Records =
((
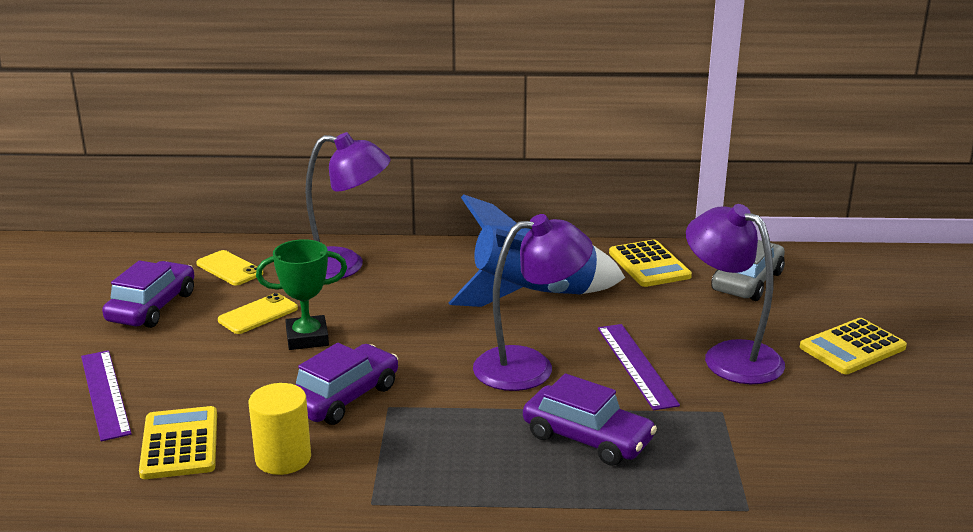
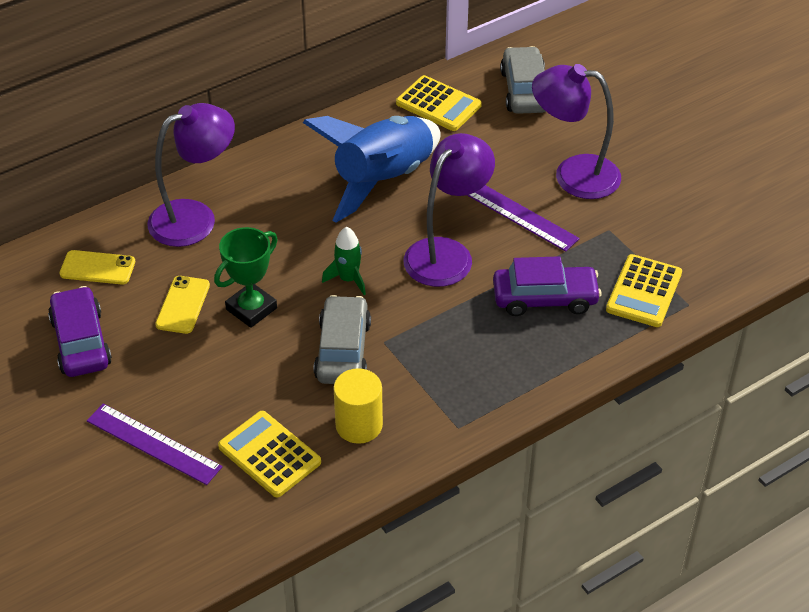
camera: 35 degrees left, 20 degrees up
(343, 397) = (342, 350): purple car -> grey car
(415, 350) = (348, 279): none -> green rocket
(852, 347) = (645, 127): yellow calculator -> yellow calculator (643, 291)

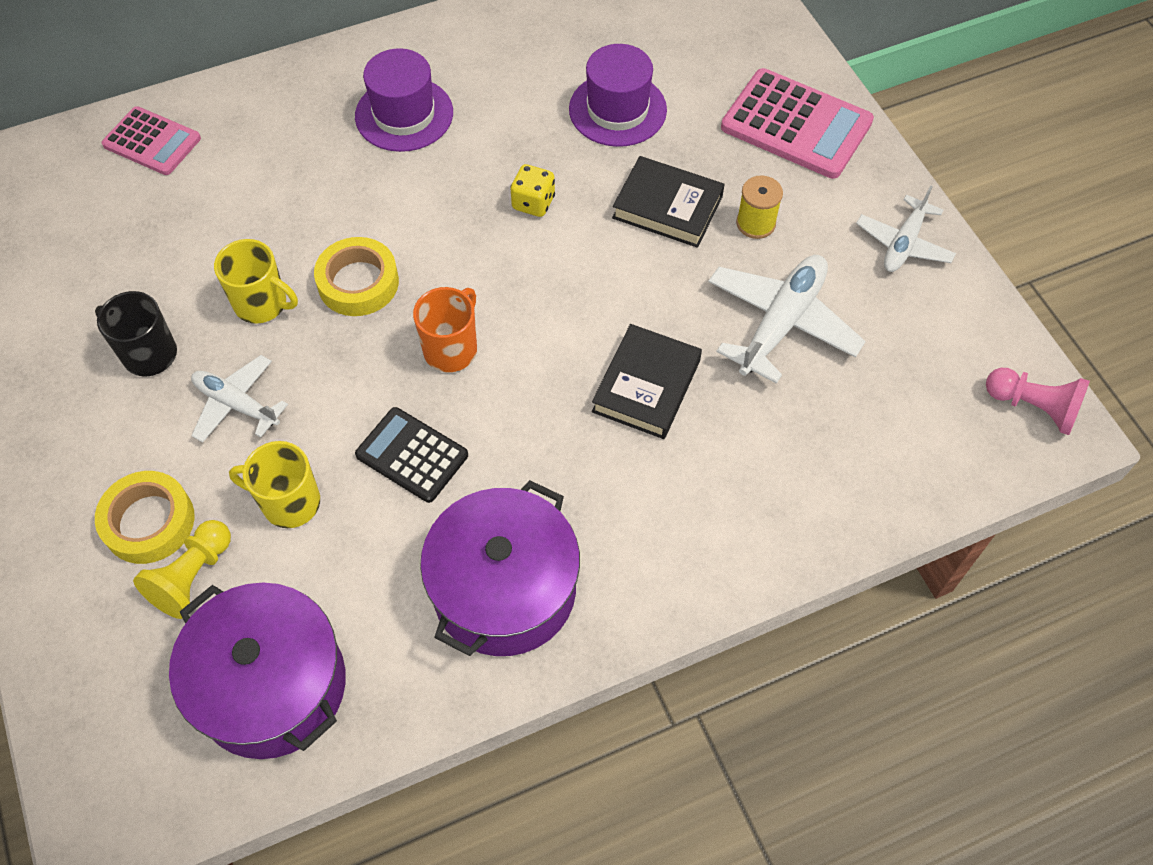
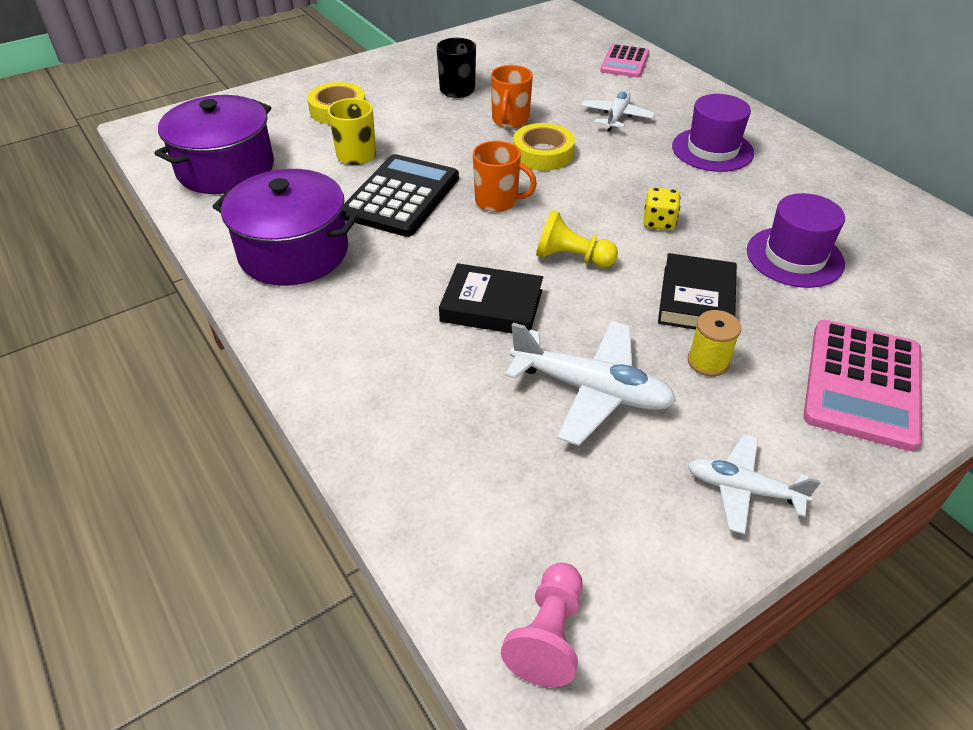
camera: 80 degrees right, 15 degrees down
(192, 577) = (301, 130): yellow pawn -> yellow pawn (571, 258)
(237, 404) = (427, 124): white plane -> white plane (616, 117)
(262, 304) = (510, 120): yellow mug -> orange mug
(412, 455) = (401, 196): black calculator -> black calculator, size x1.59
))
((
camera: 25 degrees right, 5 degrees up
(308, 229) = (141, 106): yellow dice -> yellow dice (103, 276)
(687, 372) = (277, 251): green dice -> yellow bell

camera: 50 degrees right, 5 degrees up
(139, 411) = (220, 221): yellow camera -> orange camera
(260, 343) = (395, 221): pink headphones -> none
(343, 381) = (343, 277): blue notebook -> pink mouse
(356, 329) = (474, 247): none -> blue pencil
))
((
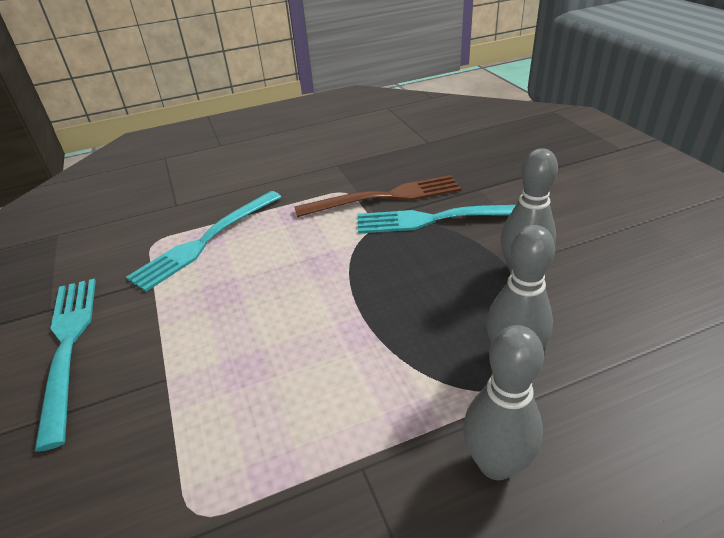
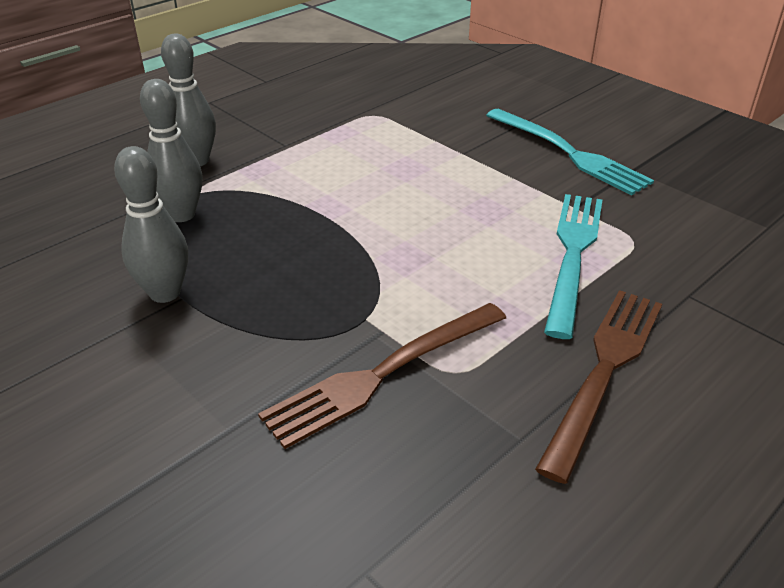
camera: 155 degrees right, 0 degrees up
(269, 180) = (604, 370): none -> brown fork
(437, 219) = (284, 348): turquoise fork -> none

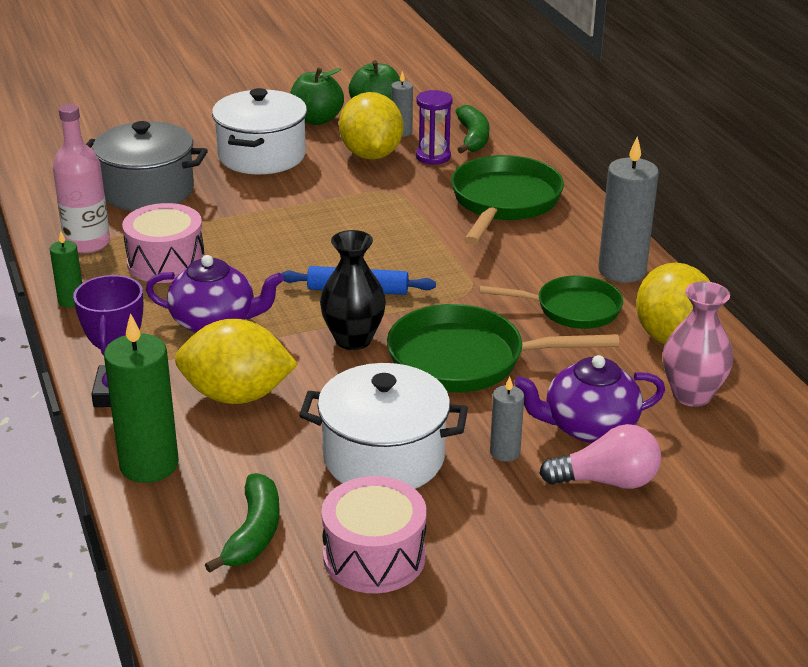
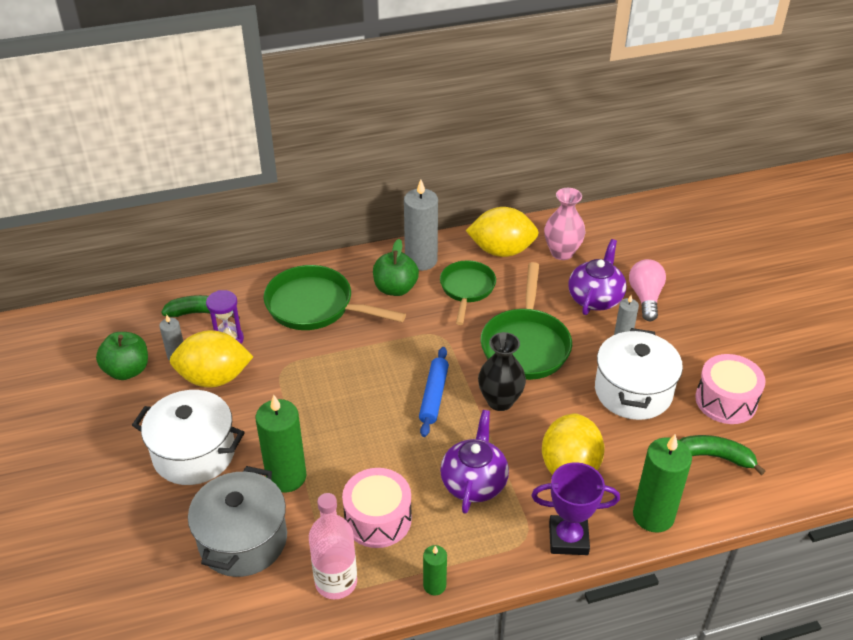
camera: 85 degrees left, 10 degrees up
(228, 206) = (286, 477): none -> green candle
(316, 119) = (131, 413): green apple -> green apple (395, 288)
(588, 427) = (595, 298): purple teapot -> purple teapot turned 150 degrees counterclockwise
))
Exercise brief = Across the whole listing above, find every line with the string "green" and copy it.

Your response =
(415, 350) = (348, 279): none -> green rocket
(687, 372) = (277, 251): green dice -> yellow bell
(228, 206) = (286, 477): none -> green candle
(316, 119) = (131, 413): green apple -> green apple (395, 288)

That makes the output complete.